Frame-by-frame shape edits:
Start of Block
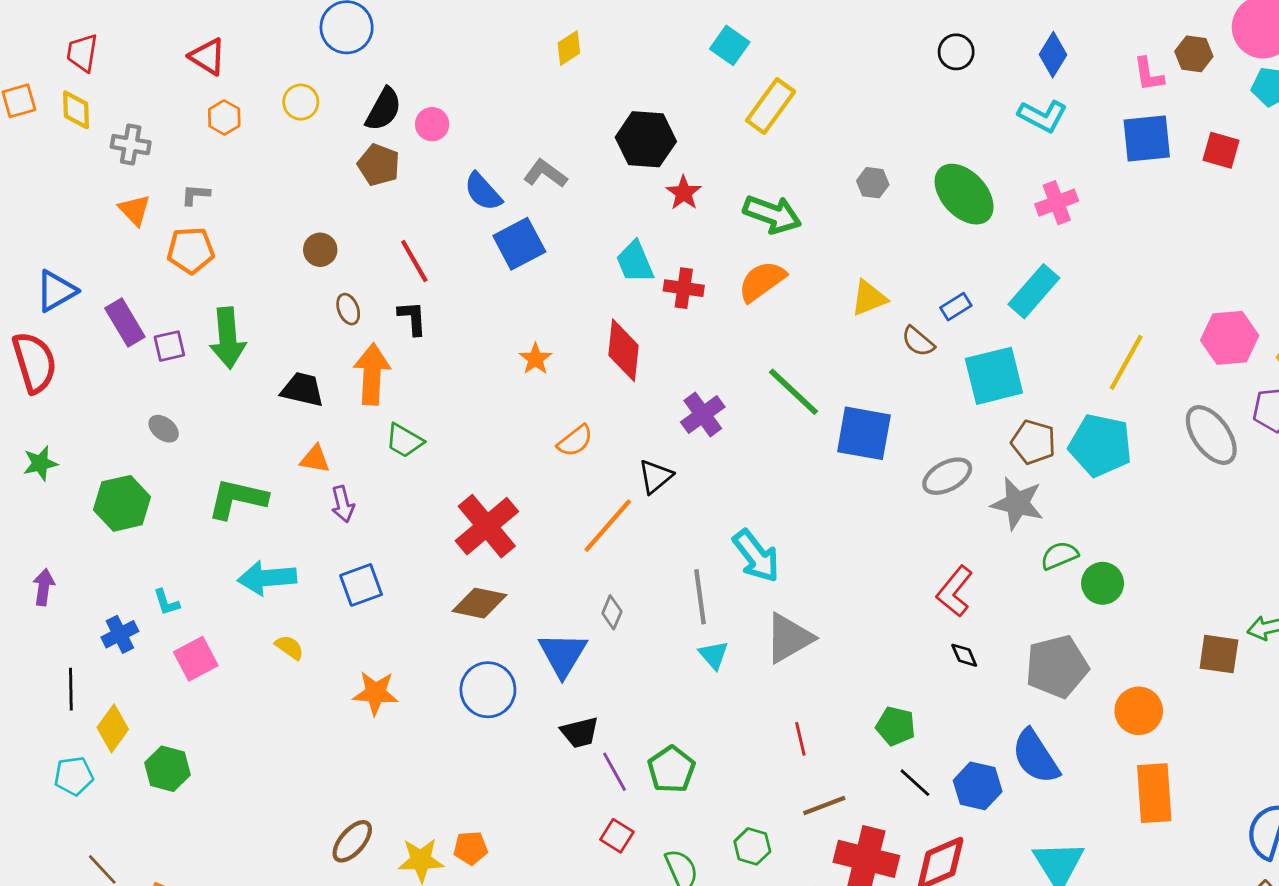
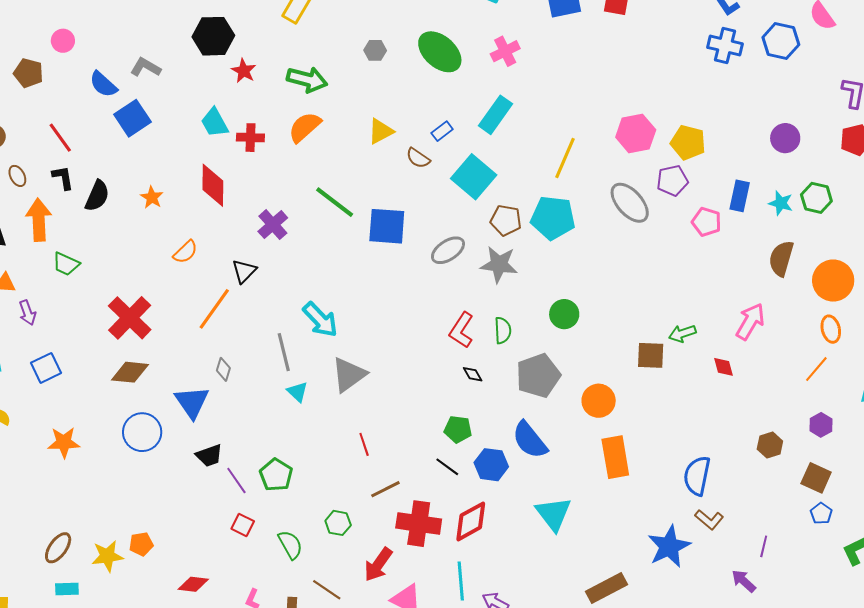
black semicircle: (383, 109) -> (97, 196), moved
cyan square: (994, 376) -> (474, 177), turned -30
green semicircle: (1059, 556) -> (503, 330), moved, turned 116
green pentagon: (896, 726) -> (458, 429), moved

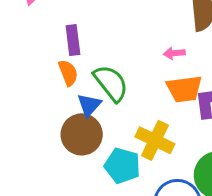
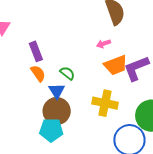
green semicircle: (111, 83) -> (67, 73), size x0.6
cyan pentagon: (122, 166) -> (51, 130), moved

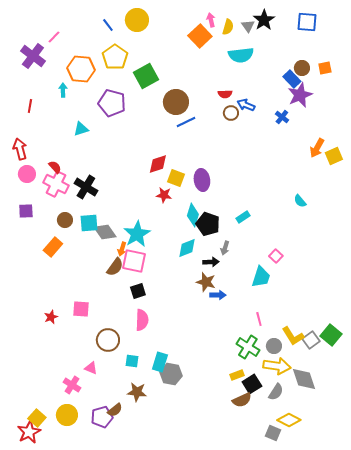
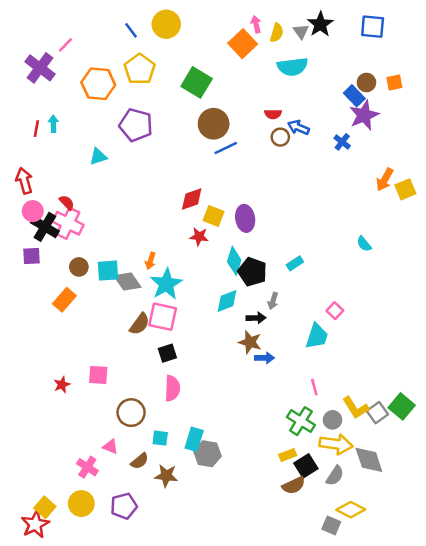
green square: (146, 76) -> (197, 82), moved, turned -30
cyan arrow: (63, 90) -> (53, 124), moved
black cross: (86, 187) -> (45, 227), moved
orange arrow: (122, 249) -> (150, 261), moved
brown semicircle: (115, 410) -> (140, 461), moved

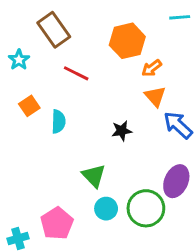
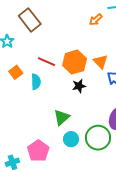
orange hexagon: (127, 41) -> (75, 62), moved
orange arrow: (152, 68) -> (96, 20), moved
red line: (76, 73) -> (47, 62), moved
green triangle: (94, 176) -> (62, 117), turned 36

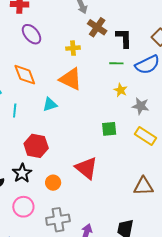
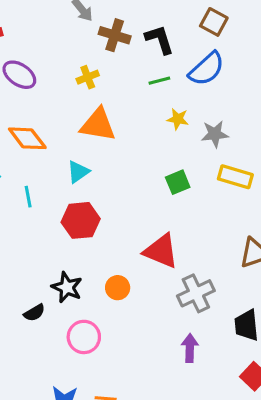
red hexagon: (36, 146) -> (81, 220), moved
gray cross: (58, 220) -> (196, 293), moved

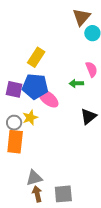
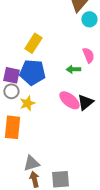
pink ellipse: (48, 98) -> (69, 100), moved
gray circle: (14, 123) -> (11, 91), moved

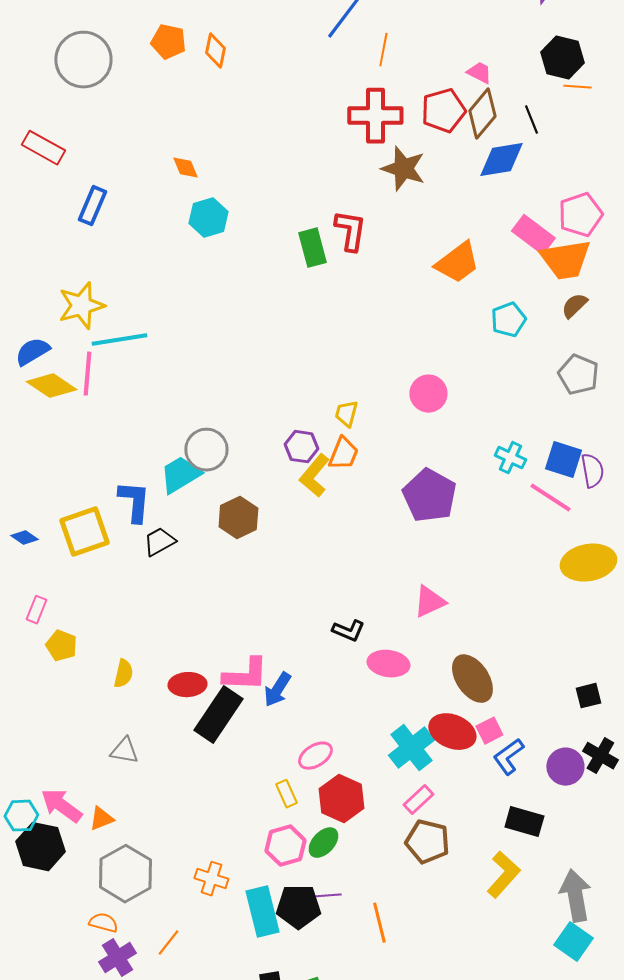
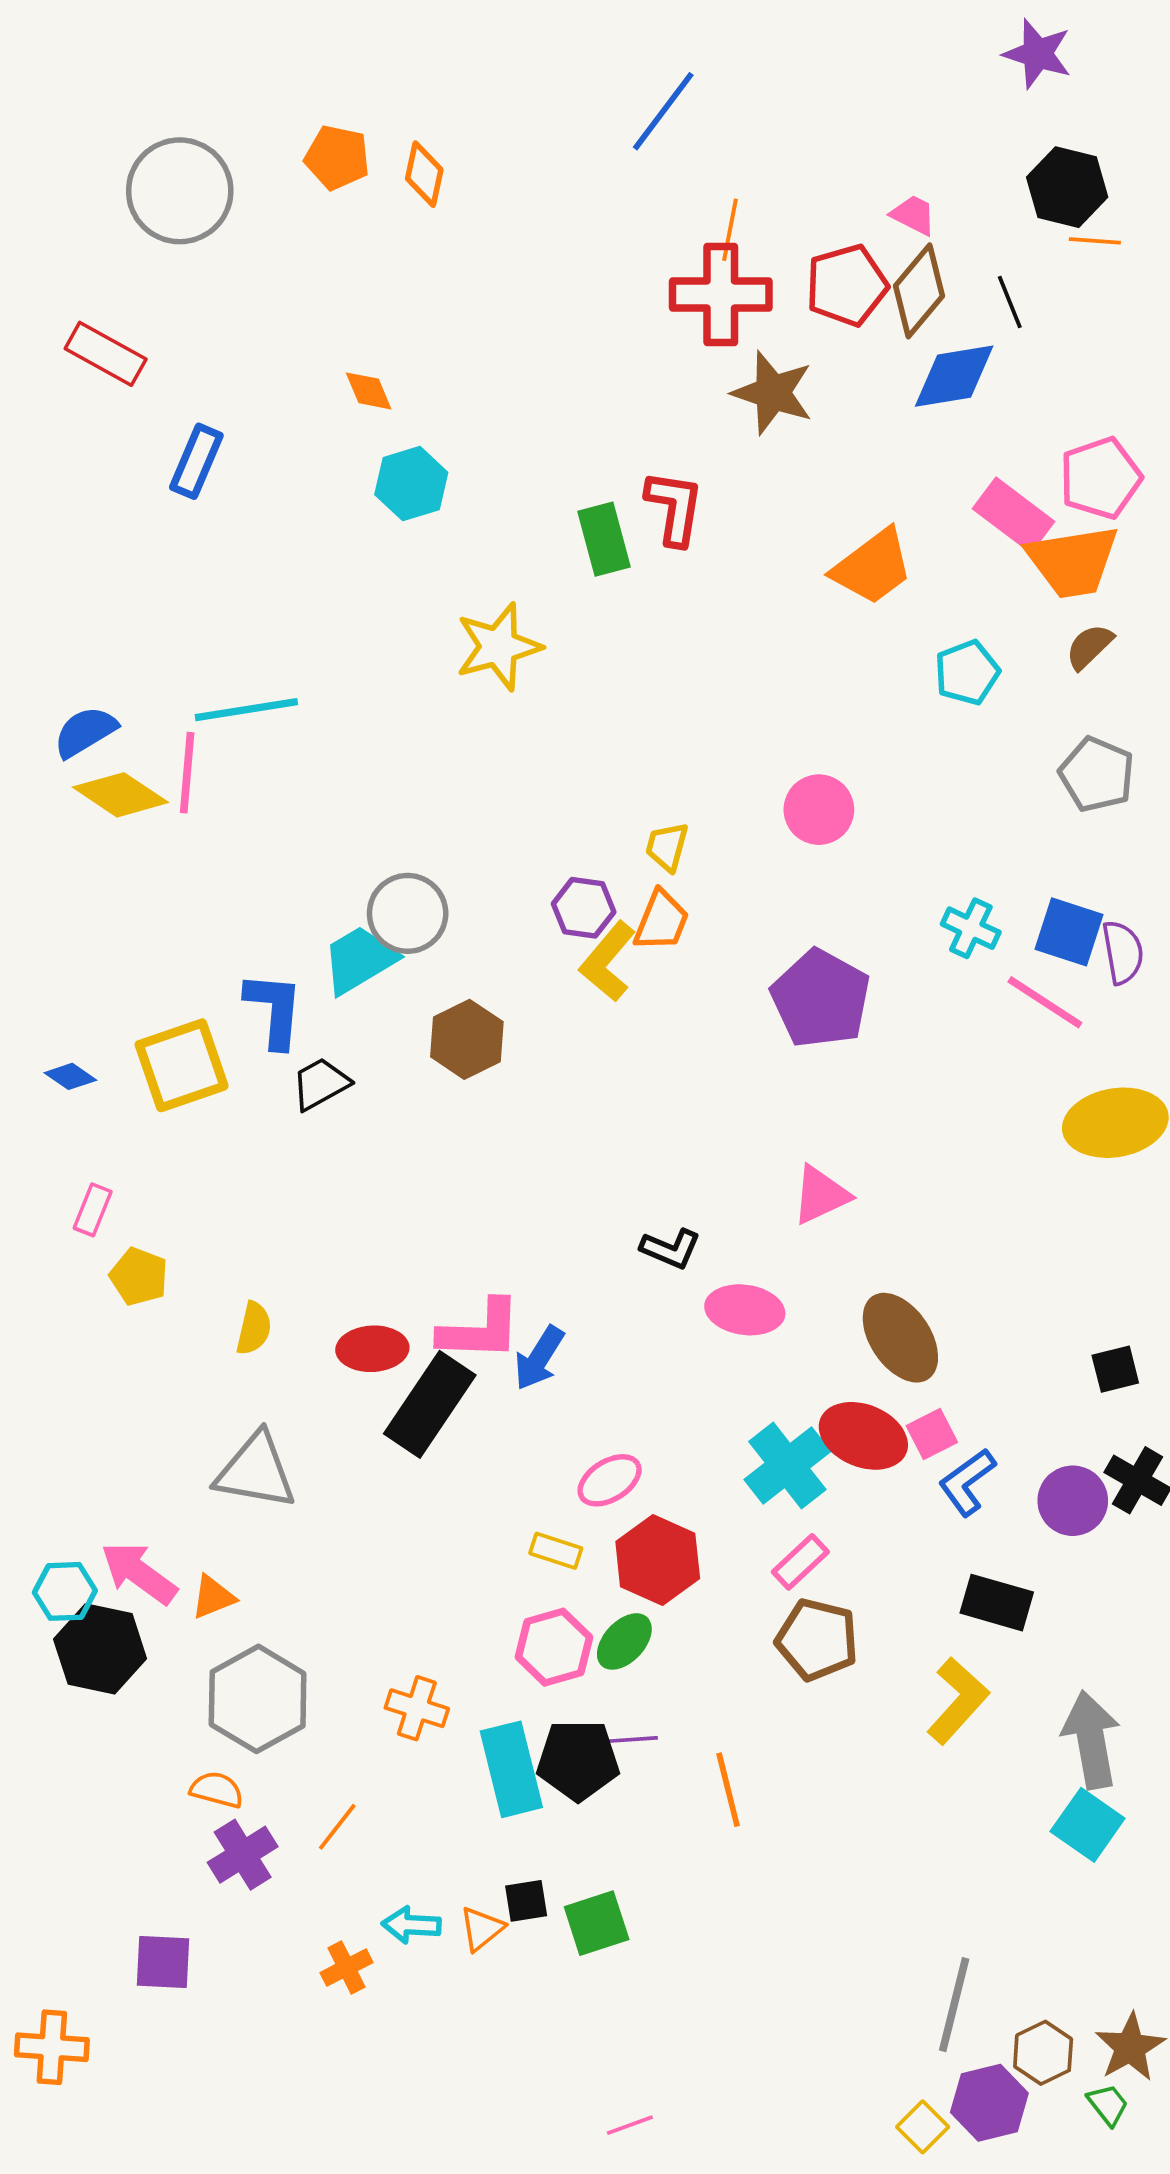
orange line: (383, 50) -> (730, 230), moved
yellow star: (81, 306) -> (498, 647), moved
gray triangle: (124, 751) -> (256, 1471), size x1.6
yellow rectangle: (286, 794) -> (556, 1551), turned -48

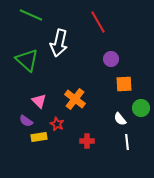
End of Block
Task requirements:
Which of the lines in the data hold the string "yellow"? Report each of them by copying it.

Answer box:
yellow star: (81, 306) -> (498, 647), moved
yellow rectangle: (286, 794) -> (556, 1551), turned -48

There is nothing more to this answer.